### Work to complete
You are asked to repeat the listing word for word and to leave out its pictures.

### Data
◆ ◆ ◆

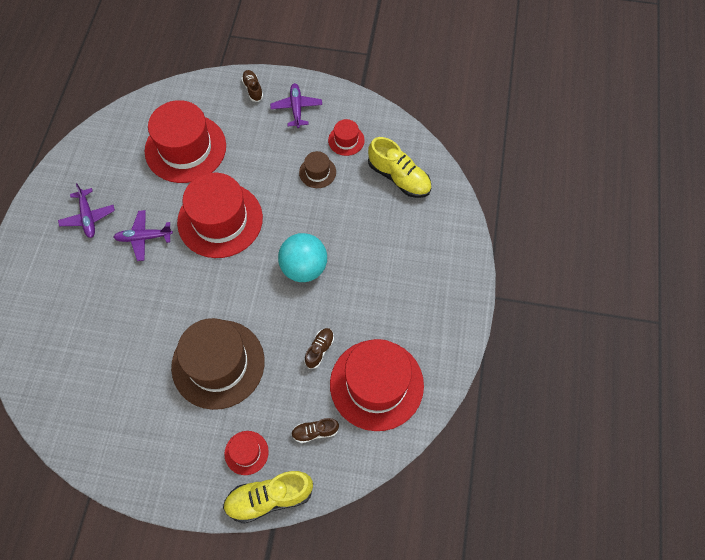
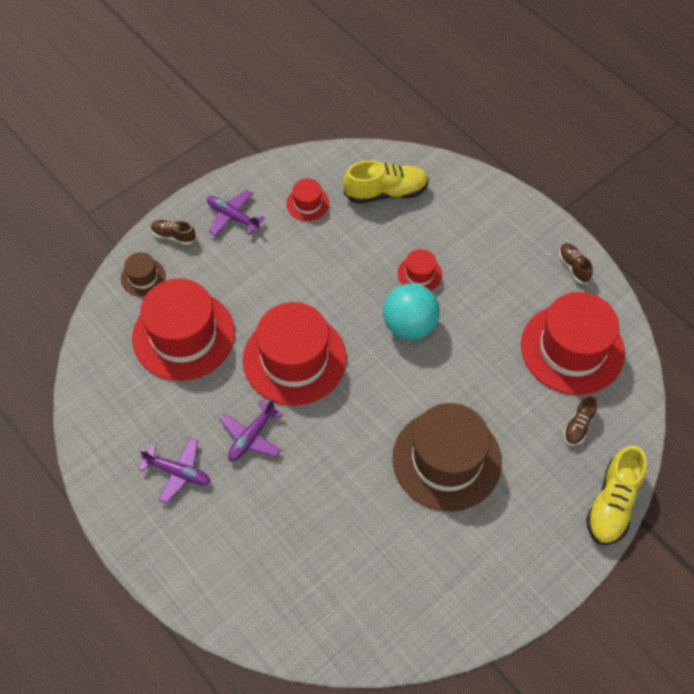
camera: 50 degrees left, 5 degrees down
(246, 452) = (554, 494): red hat -> red hat (419, 274)
(317, 172) = (319, 248): brown hat -> brown hat (143, 277)
(319, 350) = (502, 369): brown shoe -> brown shoe (573, 267)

◆ ◆ ◆

### Answer
camera: 50 degrees left, 5 degrees down
(246, 452) = (554, 494): red hat -> red hat (419, 274)
(317, 172) = (319, 248): brown hat -> brown hat (143, 277)
(319, 350) = (502, 369): brown shoe -> brown shoe (573, 267)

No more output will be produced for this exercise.